▶ _Exercise goal_
Everything in the listing below should be written out again exactly, except the pictures.

▶ _Data extract_

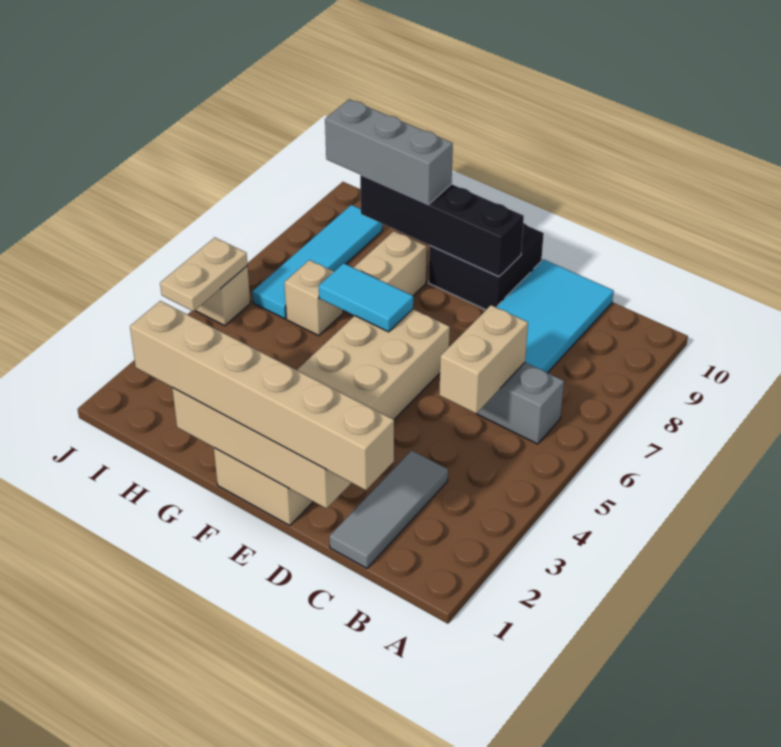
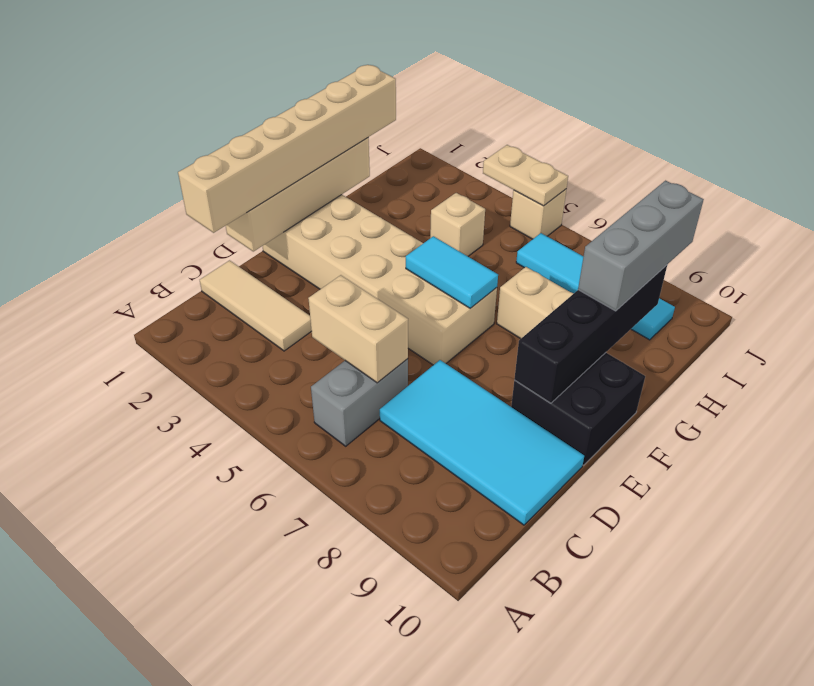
grey tile C1:C3 level 1 -> tan tile C1:C3 level 1
cyan tile F6:G6 level 2 -> cyan tile F5:F6 level 2
tan brick H6 level 1 -> tan brick H4 level 1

▶ _Answer to this task_
grey tile C1:C3 level 1 -> tan tile C1:C3 level 1
cyan tile F6:G6 level 2 -> cyan tile F5:F6 level 2
tan brick H6 level 1 -> tan brick H4 level 1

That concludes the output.